§ **WHAT YOU SHOULD DO**
Which lines below fall between the one containing "KEYS: 4x1 -> 3x1" and the one containing "LIGHT1 pin OUT: SCL -> A0"? Repeat them exactly, counting both of those lines, and add nothing else.

§ **Version difference data**
=== Begin Enclosure ===
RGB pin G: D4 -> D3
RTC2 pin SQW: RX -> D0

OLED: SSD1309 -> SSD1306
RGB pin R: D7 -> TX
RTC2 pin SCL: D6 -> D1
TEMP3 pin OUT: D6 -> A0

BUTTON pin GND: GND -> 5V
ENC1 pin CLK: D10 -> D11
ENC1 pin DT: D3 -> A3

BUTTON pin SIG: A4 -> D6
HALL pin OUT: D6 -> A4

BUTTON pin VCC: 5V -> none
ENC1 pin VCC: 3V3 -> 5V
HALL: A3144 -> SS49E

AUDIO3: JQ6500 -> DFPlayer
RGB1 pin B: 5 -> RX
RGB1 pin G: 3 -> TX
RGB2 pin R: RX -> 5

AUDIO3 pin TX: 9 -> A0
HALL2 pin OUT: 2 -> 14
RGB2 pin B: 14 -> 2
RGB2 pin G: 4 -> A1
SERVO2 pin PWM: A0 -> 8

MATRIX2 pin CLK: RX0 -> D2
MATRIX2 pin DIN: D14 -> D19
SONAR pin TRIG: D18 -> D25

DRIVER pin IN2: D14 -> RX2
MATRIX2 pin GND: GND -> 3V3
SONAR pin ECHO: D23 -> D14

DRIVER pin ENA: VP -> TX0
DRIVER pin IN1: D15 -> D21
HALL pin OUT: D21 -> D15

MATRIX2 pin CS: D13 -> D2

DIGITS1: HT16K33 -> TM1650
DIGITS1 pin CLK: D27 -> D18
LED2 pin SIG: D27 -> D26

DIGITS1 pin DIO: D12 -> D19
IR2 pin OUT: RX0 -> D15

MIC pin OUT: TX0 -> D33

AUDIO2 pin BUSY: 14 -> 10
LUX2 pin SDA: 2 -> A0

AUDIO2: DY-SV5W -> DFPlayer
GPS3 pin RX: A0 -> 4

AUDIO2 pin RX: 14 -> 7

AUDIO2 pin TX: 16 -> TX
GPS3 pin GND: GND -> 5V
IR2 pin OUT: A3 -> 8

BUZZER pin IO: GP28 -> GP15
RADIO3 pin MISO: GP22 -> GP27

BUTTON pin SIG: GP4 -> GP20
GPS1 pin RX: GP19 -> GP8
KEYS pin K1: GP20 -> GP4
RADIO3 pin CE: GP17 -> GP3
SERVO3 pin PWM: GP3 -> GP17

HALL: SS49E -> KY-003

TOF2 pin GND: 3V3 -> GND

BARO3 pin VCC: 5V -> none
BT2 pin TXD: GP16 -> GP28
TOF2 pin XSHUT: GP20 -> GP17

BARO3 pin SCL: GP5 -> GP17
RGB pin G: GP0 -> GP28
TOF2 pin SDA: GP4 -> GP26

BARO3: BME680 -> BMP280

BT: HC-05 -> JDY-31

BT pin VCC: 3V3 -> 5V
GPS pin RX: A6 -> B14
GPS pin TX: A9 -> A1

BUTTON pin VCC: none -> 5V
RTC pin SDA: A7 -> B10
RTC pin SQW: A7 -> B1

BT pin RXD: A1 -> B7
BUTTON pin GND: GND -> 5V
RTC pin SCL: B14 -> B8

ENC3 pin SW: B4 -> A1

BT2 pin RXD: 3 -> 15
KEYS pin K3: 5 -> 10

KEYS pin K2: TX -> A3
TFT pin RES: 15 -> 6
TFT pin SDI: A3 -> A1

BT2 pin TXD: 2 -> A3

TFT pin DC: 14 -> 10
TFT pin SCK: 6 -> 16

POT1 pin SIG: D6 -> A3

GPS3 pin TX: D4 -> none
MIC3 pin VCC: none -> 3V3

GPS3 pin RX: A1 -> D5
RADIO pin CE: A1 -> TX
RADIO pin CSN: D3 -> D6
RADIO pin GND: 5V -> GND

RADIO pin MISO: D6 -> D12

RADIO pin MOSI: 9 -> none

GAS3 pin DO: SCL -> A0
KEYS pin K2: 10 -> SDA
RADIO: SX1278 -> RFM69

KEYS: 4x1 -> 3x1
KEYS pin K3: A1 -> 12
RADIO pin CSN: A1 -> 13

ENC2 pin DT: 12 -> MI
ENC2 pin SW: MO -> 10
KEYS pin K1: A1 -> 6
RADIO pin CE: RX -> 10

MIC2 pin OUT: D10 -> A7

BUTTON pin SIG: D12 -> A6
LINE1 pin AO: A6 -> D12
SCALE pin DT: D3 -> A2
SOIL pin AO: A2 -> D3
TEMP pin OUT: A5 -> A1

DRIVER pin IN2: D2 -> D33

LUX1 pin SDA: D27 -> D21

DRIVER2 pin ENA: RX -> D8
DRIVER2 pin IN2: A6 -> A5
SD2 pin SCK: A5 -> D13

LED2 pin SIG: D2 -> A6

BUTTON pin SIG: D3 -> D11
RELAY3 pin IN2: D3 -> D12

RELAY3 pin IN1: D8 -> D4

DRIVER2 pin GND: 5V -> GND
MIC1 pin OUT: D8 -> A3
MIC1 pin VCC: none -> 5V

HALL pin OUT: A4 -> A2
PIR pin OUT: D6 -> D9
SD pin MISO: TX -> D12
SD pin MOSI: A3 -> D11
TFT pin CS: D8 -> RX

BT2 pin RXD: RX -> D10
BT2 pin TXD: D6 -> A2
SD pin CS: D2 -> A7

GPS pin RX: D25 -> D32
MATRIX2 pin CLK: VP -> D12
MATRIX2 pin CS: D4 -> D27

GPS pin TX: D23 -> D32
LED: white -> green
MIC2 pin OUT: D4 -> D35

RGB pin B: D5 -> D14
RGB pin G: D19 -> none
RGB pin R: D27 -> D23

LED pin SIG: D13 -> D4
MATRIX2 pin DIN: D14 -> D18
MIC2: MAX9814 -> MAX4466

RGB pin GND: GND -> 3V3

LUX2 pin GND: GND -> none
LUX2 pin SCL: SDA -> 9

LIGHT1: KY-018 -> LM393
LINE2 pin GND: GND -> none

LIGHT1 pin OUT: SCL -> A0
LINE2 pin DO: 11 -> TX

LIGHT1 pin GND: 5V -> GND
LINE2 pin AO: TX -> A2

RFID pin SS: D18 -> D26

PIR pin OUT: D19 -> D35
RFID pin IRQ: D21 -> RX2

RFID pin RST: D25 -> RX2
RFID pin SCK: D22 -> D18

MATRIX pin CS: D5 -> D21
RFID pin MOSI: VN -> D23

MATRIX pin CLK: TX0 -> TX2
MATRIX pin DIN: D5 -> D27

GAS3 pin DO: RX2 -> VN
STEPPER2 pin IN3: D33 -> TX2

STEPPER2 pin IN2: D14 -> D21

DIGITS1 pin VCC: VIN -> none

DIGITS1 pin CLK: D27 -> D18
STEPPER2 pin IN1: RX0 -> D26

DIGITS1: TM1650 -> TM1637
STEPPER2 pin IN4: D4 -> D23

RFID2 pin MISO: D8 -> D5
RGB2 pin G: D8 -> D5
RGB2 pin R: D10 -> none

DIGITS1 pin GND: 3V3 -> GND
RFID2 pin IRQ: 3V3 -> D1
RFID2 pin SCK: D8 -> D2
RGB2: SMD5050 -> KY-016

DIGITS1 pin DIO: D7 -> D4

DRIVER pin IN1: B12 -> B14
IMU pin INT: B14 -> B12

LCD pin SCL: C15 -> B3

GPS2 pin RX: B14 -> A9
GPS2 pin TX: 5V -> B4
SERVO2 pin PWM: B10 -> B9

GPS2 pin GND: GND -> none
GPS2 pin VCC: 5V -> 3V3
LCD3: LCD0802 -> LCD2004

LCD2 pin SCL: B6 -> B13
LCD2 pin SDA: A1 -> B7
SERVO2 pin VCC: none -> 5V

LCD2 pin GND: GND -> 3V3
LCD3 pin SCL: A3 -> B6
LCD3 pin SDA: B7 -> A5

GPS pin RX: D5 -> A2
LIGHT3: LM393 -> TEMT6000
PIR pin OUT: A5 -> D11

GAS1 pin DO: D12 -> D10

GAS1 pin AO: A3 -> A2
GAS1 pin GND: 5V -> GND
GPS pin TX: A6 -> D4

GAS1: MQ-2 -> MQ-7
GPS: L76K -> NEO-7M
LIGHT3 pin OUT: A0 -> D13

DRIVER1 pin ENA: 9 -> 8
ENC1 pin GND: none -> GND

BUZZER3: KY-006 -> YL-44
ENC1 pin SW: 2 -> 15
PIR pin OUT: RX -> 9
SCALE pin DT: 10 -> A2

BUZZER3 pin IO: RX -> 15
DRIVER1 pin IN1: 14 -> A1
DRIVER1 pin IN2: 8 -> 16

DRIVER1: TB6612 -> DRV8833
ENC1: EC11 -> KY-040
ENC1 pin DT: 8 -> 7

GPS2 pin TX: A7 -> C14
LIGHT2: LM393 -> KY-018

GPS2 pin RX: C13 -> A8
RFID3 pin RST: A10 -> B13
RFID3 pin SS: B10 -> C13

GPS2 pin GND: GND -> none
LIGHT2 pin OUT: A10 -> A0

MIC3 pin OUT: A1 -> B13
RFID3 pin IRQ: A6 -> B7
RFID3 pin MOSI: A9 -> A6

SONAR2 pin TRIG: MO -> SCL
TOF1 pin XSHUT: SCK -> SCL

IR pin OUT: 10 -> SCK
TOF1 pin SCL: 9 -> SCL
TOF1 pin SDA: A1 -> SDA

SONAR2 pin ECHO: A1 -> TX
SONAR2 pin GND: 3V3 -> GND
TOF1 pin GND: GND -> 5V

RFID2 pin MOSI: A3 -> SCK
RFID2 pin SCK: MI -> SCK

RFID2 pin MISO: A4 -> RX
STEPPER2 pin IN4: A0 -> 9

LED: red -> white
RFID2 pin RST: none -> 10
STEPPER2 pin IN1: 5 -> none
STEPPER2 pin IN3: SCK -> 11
=== End Enclosure ===
§ **SOLVED EXERCISE**
KEYS: 4x1 -> 3x1
KEYS pin K3: A1 -> 12
RADIO pin CSN: A1 -> 13

ENC2 pin DT: 12 -> MI
ENC2 pin SW: MO -> 10
KEYS pin K1: A1 -> 6
RADIO pin CE: RX -> 10

MIC2 pin OUT: D10 -> A7

BUTTON pin SIG: D12 -> A6
LINE1 pin AO: A6 -> D12
SCALE pin DT: D3 -> A2
SOIL pin AO: A2 -> D3
TEMP pin OUT: A5 -> A1

DRIVER pin IN2: D2 -> D33

LUX1 pin SDA: D27 -> D21

DRIVER2 pin ENA: RX -> D8
DRIVER2 pin IN2: A6 -> A5
SD2 pin SCK: A5 -> D13

LED2 pin SIG: D2 -> A6

BUTTON pin SIG: D3 -> D11
RELAY3 pin IN2: D3 -> D12

RELAY3 pin IN1: D8 -> D4

DRIVER2 pin GND: 5V -> GND
MIC1 pin OUT: D8 -> A3
MIC1 pin VCC: none -> 5V

HALL pin OUT: A4 -> A2
PIR pin OUT: D6 -> D9
SD pin MISO: TX -> D12
SD pin MOSI: A3 -> D11
TFT pin CS: D8 -> RX

BT2 pin RXD: RX -> D10
BT2 pin TXD: D6 -> A2
SD pin CS: D2 -> A7

GPS pin RX: D25 -> D32
MATRIX2 pin CLK: VP -> D12
MATRIX2 pin CS: D4 -> D27

GPS pin TX: D23 -> D32
LED: white -> green
MIC2 pin OUT: D4 -> D35

RGB pin B: D5 -> D14
RGB pin G: D19 -> none
RGB pin R: D27 -> D23

LED pin SIG: D13 -> D4
MATRIX2 pin DIN: D14 -> D18
MIC2: MAX9814 -> MAX4466

RGB pin GND: GND -> 3V3

LUX2 pin GND: GND -> none
LUX2 pin SCL: SDA -> 9

LIGHT1: KY-018 -> LM393
LINE2 pin GND: GND -> none

LIGHT1 pin OUT: SCL -> A0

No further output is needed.